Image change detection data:
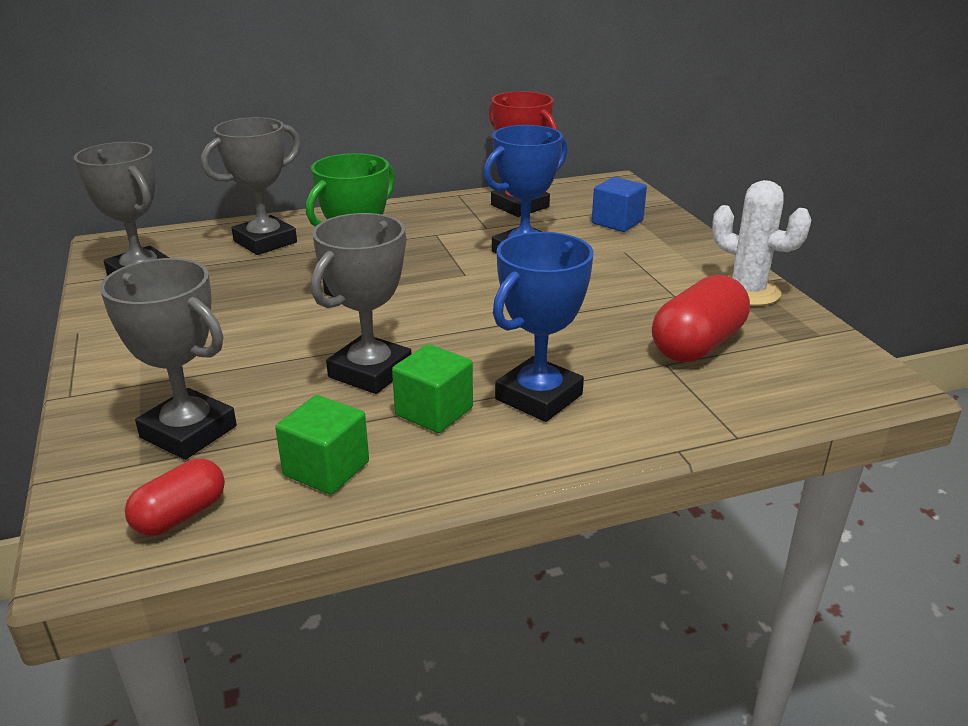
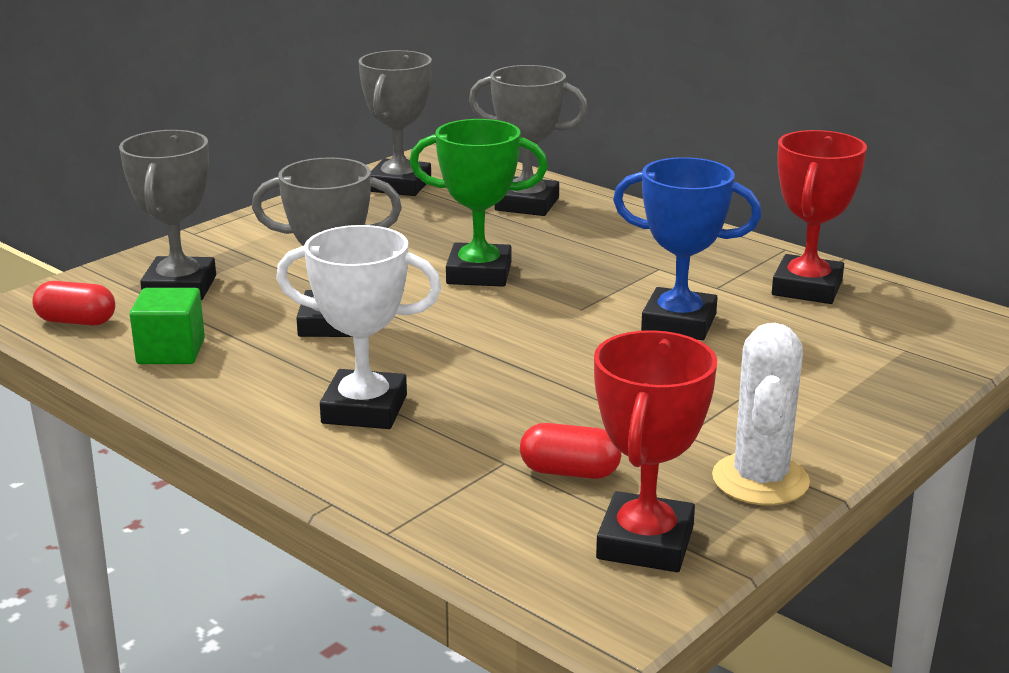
camera: 60 degrees right, 5 degrees down
green cube [392,344,473,433] -> none
blue trophy [493,232,594,422] -> white trophy [276,225,441,429]
blue cube [592,177,647,232] -> none
red capsule [652,275,750,362] -> red capsule [520,423,621,479], size x0.60
none -> red trophy [594,330,717,572]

> Prompt
Each line containing the word "cube" needs to be copied from the data above.

> Result
green cube [392,344,473,433] -> none
blue cube [592,177,647,232] -> none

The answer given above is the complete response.